● **PROBLEM STATEMENT**
All of the data should be restated word for word, with the pictures omitted.

● **INFORMATION SHOWN**

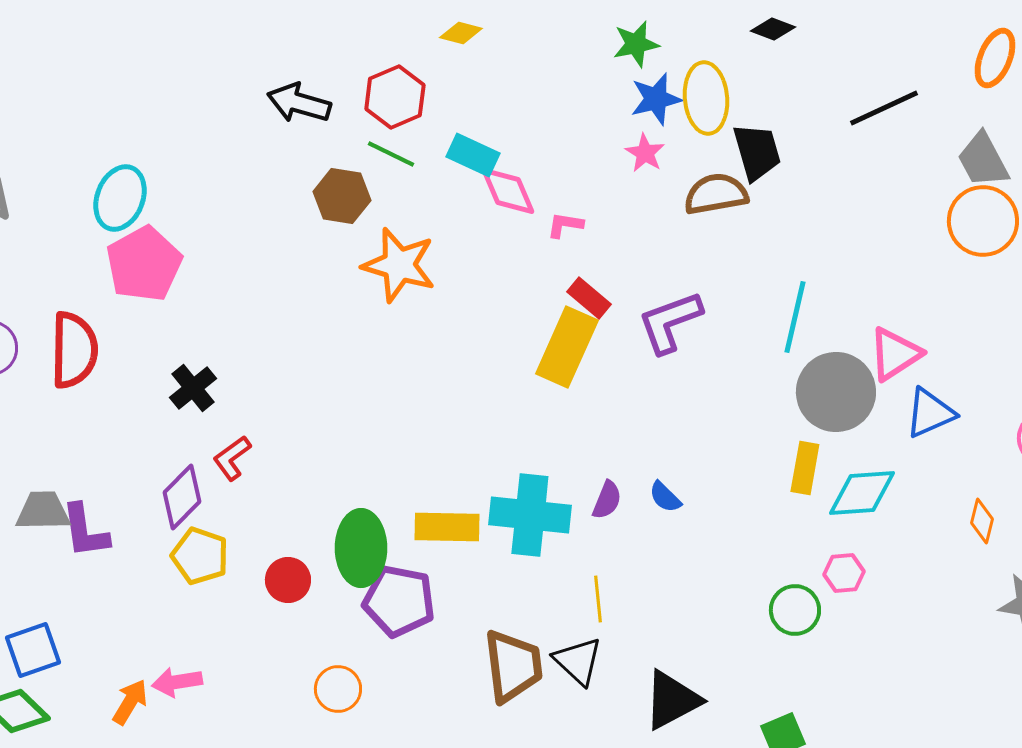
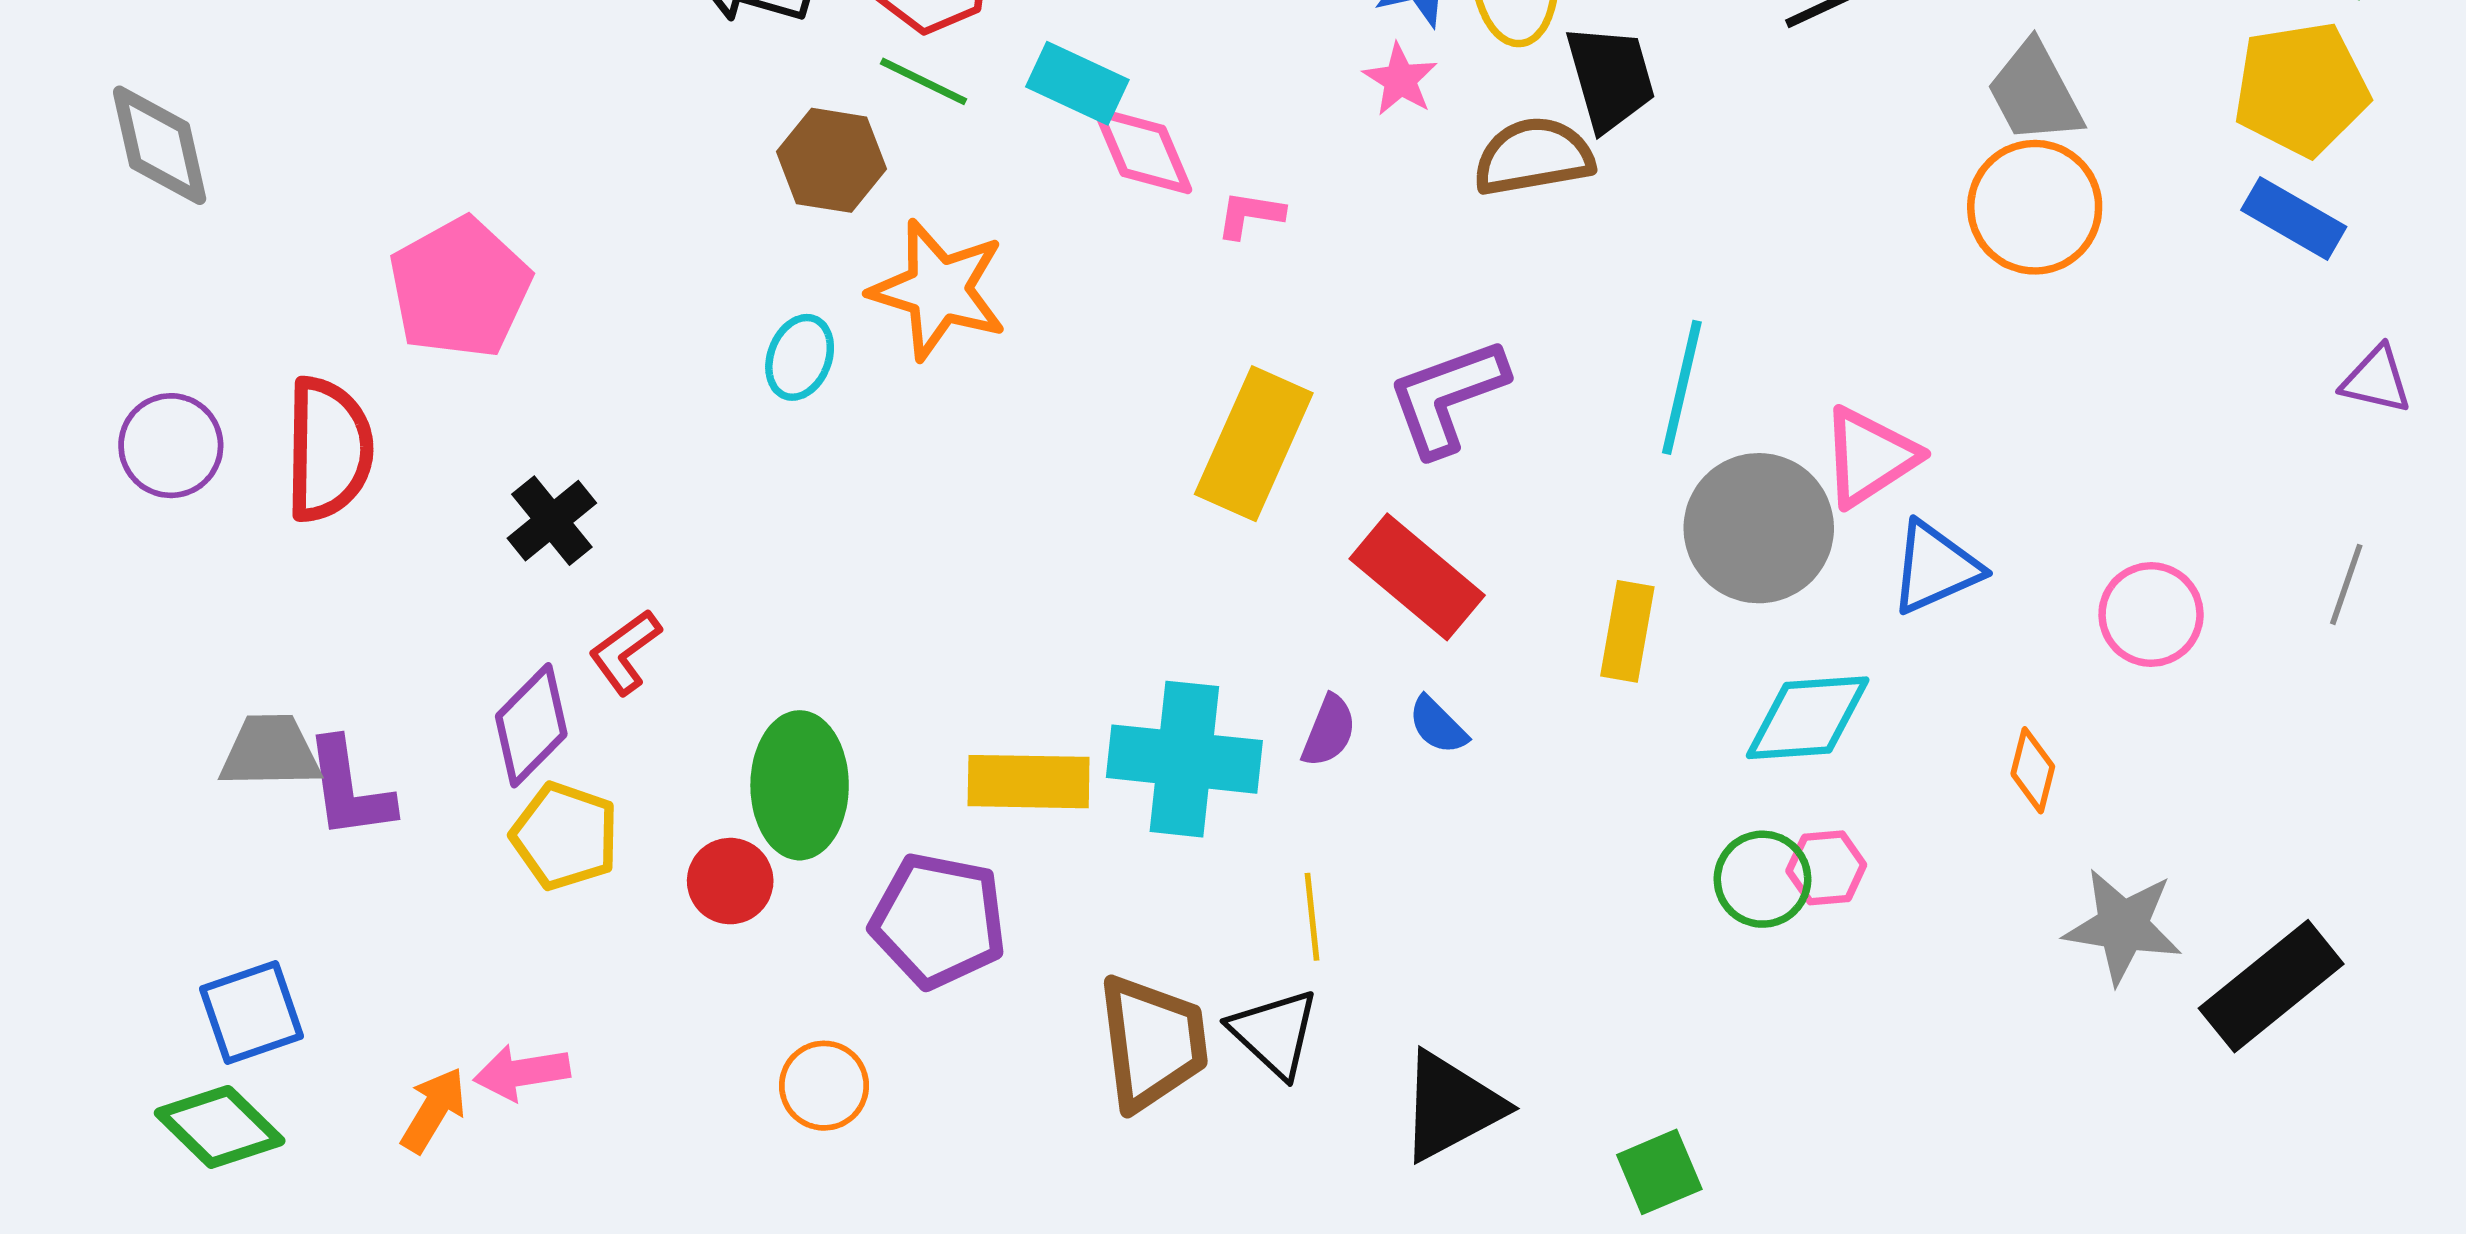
cyan ellipse: (120, 198) -> (800, 357), moved, size x0.7
red rectangle: (589, 298) -> (1417, 577), moved, size x1.6
yellow rectangle: (805, 468) -> (1627, 631), moved
green ellipse: (361, 548) -> (800, 785), moved
pink hexagon: (844, 573) -> (1826, 868), moved
green circle: (795, 610) -> (1763, 879), moved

● **TASK RESULT**
cyan ellipse: (120, 198) -> (800, 357), moved, size x0.7
red rectangle: (589, 298) -> (1417, 577), moved, size x1.6
yellow rectangle: (805, 468) -> (1627, 631), moved
green ellipse: (361, 548) -> (800, 785), moved
pink hexagon: (844, 573) -> (1826, 868), moved
green circle: (795, 610) -> (1763, 879), moved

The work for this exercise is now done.